(Data excerpts)
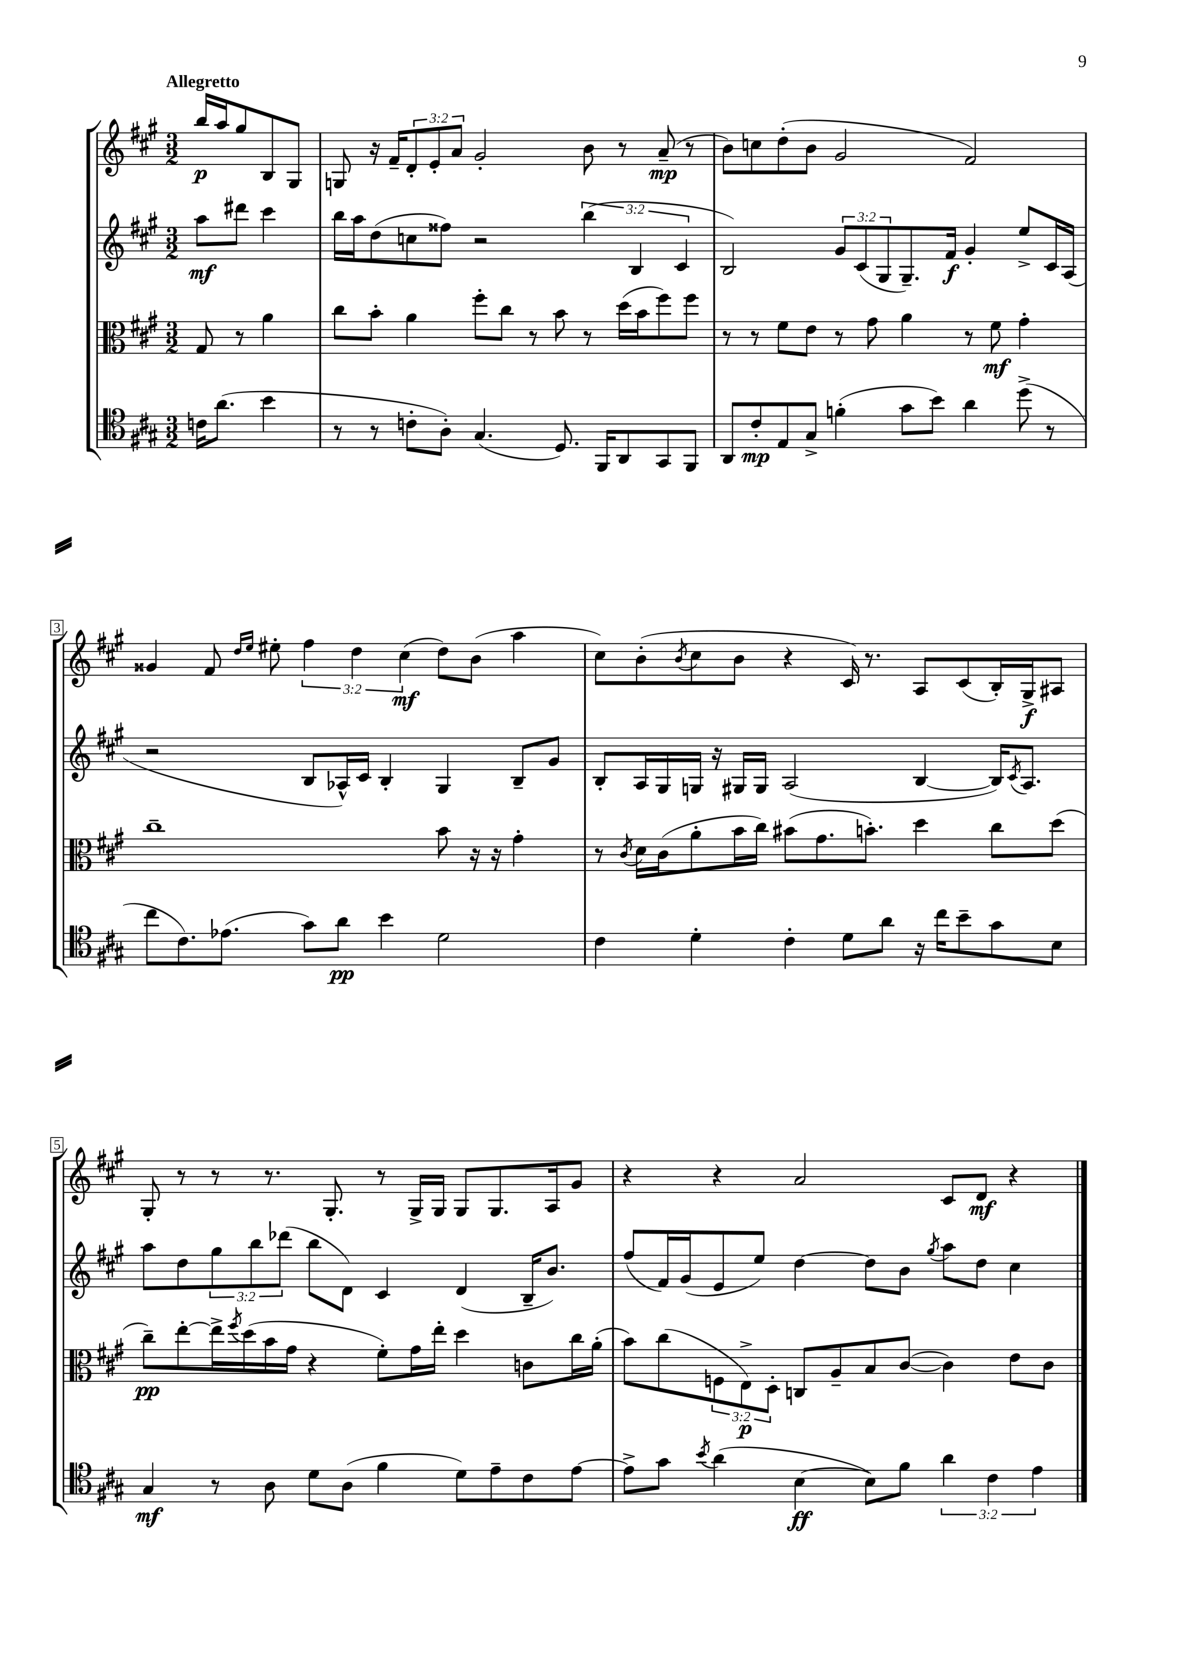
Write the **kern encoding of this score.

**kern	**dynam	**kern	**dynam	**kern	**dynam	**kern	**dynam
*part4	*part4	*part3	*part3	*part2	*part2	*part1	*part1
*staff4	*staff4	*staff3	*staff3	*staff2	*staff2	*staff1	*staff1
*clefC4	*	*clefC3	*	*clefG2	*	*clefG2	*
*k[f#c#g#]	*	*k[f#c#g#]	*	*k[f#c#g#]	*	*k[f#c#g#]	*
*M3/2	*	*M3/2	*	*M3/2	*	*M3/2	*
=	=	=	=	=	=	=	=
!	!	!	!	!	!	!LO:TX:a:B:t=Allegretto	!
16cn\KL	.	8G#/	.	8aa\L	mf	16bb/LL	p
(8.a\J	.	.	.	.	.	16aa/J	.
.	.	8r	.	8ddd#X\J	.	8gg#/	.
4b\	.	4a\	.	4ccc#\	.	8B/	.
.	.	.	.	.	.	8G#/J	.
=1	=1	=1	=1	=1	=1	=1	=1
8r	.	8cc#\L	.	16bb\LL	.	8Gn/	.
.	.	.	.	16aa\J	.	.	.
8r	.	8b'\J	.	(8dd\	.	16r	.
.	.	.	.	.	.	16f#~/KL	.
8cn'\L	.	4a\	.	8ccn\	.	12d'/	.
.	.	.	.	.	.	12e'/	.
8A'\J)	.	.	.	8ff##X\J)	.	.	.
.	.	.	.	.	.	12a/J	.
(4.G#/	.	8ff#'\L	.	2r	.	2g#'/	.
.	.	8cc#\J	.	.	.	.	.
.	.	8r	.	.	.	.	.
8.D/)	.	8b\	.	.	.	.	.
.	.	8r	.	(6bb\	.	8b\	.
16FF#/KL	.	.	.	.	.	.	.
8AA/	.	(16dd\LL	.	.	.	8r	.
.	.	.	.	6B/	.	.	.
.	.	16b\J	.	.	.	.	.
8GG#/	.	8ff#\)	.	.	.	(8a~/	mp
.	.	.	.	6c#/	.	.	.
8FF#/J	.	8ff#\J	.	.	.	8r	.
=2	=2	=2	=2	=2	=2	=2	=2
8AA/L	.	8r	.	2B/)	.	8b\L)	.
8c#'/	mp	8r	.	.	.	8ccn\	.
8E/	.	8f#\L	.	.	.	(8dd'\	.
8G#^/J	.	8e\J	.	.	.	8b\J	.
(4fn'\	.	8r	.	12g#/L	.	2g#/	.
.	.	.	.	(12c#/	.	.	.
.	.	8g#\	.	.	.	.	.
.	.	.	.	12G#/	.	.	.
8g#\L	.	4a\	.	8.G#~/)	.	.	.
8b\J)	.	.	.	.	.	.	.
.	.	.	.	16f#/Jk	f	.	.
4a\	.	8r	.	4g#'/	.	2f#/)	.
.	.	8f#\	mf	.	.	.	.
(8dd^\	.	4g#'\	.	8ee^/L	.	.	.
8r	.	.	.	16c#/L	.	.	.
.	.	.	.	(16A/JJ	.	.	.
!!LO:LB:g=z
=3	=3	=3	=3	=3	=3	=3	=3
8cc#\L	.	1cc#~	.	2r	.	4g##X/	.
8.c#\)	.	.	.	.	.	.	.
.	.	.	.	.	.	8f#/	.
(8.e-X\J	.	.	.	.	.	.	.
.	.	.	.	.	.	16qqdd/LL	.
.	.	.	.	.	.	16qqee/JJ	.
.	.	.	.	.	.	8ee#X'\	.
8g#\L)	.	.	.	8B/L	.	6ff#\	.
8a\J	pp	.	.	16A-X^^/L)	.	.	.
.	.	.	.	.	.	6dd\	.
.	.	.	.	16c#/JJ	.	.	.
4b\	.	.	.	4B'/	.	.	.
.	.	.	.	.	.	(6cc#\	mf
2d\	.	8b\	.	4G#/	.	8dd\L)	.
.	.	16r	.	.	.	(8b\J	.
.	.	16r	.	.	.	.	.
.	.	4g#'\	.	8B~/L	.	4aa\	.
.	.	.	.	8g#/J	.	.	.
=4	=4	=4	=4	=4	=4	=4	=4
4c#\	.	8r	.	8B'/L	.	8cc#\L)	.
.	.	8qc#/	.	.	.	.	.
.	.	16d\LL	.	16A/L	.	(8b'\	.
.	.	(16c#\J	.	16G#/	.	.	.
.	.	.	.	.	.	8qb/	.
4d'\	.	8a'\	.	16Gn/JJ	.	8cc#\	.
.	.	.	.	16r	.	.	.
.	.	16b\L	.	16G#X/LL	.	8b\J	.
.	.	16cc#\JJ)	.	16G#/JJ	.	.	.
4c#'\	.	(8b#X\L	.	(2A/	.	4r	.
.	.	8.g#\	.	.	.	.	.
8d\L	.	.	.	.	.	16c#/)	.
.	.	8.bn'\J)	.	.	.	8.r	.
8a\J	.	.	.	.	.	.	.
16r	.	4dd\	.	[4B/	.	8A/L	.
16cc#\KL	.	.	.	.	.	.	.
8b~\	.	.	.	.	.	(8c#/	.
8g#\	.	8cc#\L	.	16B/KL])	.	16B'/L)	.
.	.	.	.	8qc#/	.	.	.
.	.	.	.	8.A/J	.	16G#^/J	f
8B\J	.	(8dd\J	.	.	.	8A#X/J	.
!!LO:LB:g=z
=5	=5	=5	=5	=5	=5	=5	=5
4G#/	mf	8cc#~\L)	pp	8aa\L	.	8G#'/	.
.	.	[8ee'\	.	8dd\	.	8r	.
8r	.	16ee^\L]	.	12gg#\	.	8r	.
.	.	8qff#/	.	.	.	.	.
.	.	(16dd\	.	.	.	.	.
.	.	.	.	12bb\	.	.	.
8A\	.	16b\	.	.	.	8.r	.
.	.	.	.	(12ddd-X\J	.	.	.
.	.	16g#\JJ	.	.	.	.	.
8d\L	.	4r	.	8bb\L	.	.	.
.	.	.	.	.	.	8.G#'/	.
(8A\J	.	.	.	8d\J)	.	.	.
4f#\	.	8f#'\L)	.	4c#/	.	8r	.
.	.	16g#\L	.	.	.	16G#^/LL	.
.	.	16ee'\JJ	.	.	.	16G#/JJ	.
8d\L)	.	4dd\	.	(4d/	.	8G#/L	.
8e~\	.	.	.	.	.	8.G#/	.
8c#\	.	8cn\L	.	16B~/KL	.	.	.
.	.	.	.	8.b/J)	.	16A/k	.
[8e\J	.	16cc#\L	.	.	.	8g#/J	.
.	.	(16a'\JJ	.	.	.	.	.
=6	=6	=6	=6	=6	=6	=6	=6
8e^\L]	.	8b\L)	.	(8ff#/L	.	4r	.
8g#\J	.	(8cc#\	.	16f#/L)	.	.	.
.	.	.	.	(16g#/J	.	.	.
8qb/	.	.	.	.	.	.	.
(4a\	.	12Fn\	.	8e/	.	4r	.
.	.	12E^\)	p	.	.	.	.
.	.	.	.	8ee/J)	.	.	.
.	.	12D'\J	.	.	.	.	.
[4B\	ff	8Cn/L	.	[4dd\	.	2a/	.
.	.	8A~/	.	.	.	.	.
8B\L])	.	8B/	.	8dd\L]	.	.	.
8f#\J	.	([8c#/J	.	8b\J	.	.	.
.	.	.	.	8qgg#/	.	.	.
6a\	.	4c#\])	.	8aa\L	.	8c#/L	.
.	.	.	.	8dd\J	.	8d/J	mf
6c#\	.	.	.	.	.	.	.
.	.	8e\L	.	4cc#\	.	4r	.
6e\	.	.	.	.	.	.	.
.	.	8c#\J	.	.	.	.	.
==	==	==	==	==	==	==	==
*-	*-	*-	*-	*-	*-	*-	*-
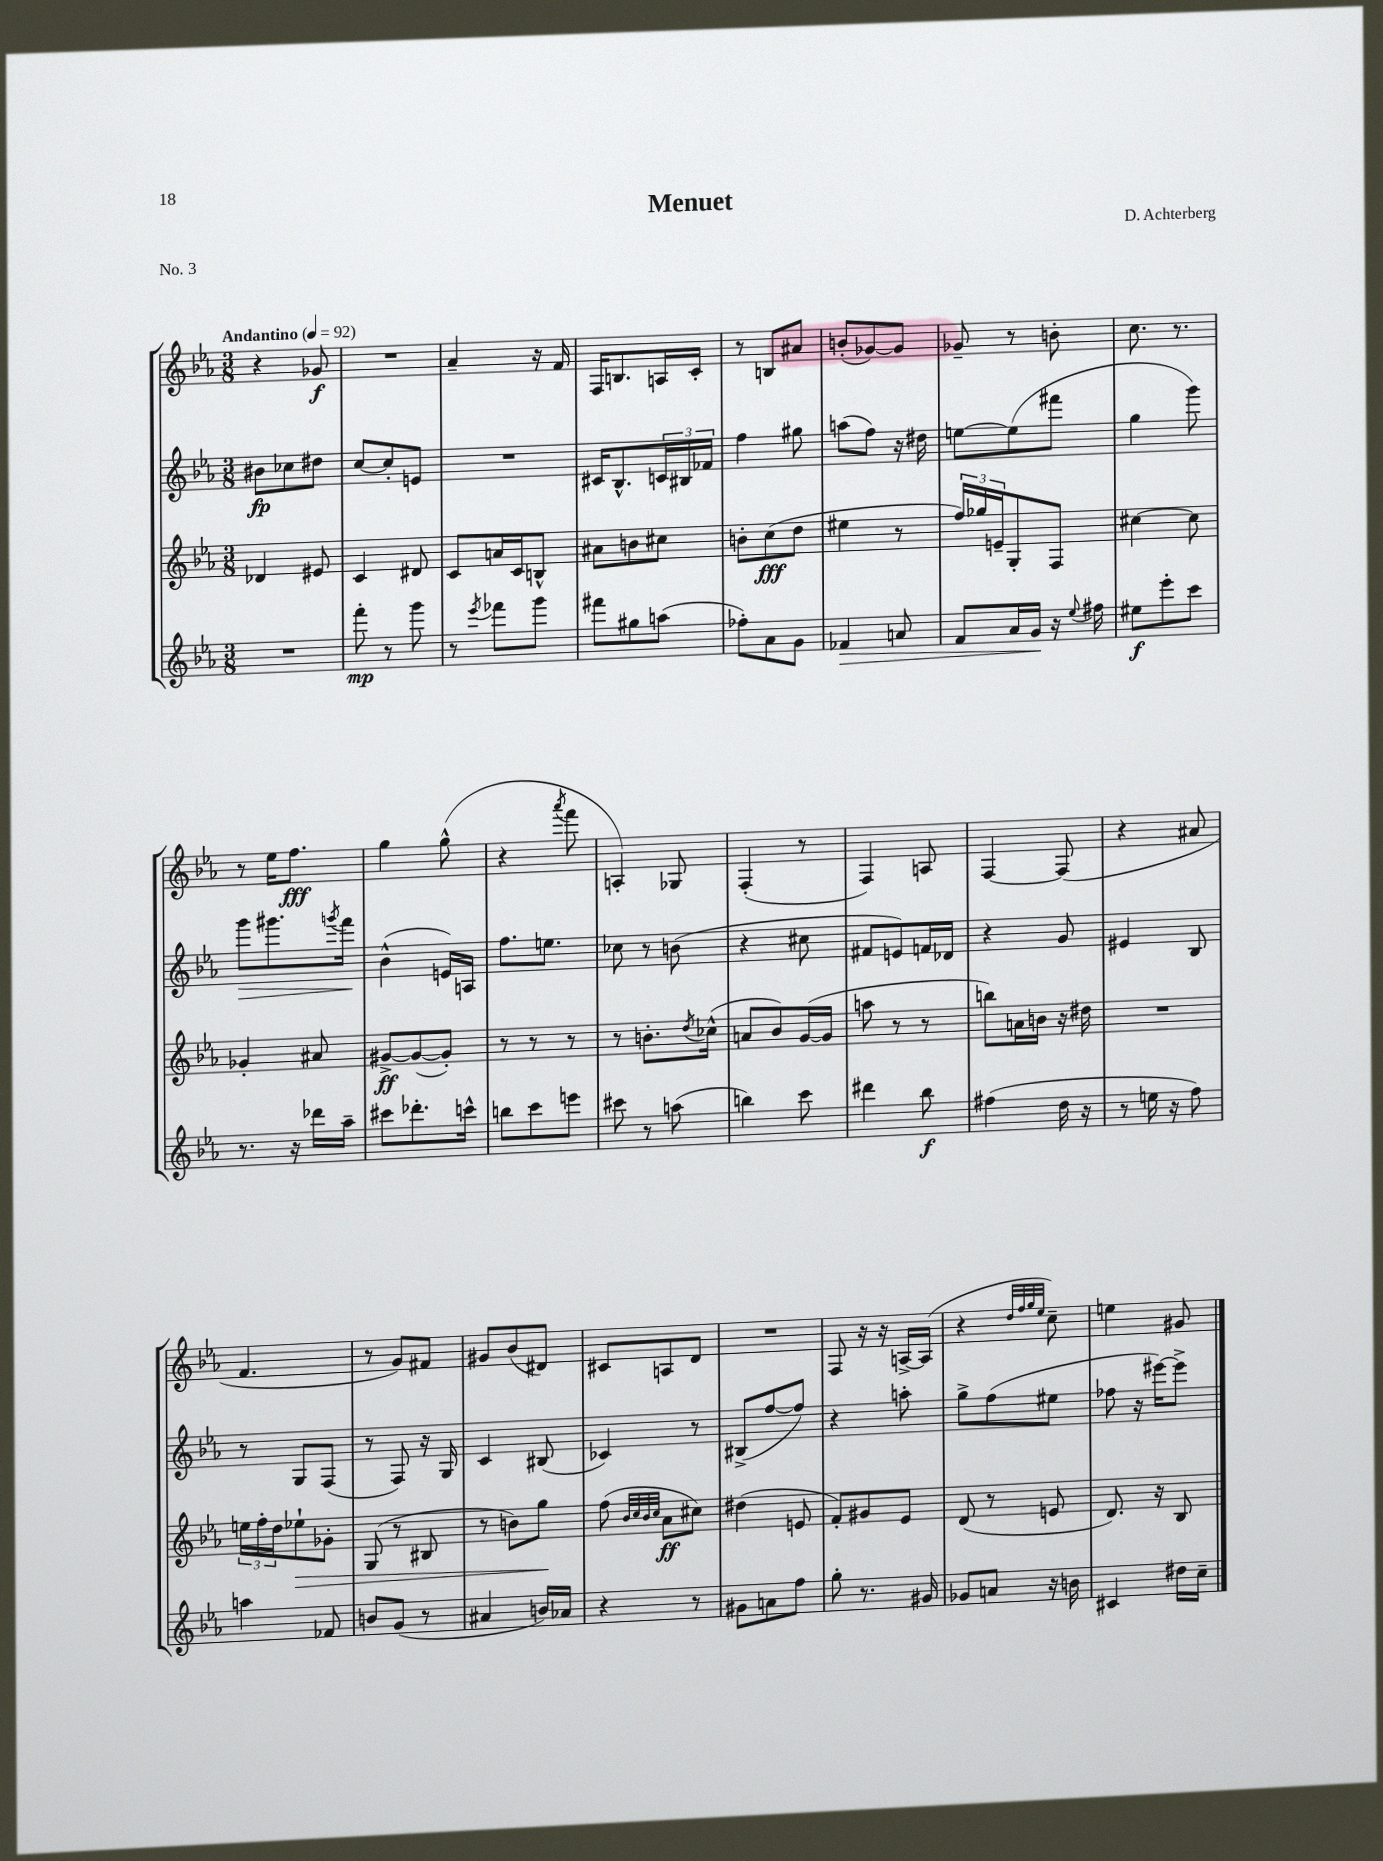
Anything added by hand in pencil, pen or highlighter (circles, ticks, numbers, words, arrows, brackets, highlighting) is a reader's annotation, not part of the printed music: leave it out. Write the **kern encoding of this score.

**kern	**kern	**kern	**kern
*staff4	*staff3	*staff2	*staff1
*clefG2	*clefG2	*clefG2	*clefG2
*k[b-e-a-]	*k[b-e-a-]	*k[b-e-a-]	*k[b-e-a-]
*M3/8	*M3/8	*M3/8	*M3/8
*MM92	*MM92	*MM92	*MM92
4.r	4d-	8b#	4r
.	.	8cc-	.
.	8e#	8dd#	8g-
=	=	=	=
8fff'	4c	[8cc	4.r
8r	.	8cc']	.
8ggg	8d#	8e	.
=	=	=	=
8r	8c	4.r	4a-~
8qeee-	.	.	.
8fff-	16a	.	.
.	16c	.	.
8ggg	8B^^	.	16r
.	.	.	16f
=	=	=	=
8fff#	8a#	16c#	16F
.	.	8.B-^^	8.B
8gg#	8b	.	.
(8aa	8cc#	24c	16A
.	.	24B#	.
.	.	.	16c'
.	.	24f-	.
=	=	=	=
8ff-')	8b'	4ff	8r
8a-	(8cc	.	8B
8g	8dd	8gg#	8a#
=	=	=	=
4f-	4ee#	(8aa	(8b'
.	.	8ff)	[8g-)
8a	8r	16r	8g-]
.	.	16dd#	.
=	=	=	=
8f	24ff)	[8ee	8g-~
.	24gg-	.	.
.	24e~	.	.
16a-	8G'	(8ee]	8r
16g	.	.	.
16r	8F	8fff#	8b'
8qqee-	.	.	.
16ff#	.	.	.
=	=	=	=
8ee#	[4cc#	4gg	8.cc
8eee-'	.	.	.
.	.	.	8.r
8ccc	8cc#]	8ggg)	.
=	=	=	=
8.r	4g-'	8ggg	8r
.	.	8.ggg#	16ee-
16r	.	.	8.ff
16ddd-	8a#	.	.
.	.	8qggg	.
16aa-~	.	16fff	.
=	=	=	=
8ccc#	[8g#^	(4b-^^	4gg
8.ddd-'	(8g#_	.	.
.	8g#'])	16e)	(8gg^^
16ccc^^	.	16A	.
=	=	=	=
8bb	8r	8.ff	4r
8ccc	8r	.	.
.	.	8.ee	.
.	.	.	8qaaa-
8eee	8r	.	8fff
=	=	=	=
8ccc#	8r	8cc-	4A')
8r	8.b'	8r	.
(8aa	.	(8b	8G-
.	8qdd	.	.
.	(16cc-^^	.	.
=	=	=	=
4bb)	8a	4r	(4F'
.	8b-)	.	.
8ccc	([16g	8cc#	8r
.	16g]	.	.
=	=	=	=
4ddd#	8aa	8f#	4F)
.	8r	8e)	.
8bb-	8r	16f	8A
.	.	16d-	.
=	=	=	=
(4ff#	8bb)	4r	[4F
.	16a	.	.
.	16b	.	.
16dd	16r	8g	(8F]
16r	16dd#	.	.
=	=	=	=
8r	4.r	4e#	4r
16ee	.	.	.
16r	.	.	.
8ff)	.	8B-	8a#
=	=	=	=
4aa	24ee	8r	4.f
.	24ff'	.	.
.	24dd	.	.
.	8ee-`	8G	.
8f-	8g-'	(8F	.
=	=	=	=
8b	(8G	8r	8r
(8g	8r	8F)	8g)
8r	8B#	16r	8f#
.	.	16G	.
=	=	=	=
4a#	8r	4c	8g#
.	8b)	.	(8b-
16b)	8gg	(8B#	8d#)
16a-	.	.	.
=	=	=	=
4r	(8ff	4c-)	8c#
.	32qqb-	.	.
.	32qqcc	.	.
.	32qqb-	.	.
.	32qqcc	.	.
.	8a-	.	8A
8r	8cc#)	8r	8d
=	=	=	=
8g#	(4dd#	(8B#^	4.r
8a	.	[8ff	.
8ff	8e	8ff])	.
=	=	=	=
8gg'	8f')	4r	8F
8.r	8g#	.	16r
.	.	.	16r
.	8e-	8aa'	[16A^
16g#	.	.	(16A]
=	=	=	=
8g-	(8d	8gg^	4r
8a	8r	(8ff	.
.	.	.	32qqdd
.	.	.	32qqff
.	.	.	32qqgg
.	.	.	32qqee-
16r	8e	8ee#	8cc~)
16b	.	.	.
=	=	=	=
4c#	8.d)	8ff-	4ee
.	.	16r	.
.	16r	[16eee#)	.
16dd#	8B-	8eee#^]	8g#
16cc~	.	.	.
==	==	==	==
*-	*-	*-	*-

▶ [GOAL OF THE EXERCISE]: Please find every line in the entries above that contains the string "kern" and copy each one out in full. Case counts.

▶ [CORRECT OUTPUT]:
Write the **kern encoding of this score.
**kern	**dynam	**kern	**dynam	**kern	**dynam	**kern	**dynam
Anything added by hand in pencil, pen or highlighter (circles, ticks, numbers, words, arrows, brackets, highlighting) is a reader's annotation, not part of the printed music: leave it out. Write the **kern encoding of this score.
**kern	**kern	**kern	**kern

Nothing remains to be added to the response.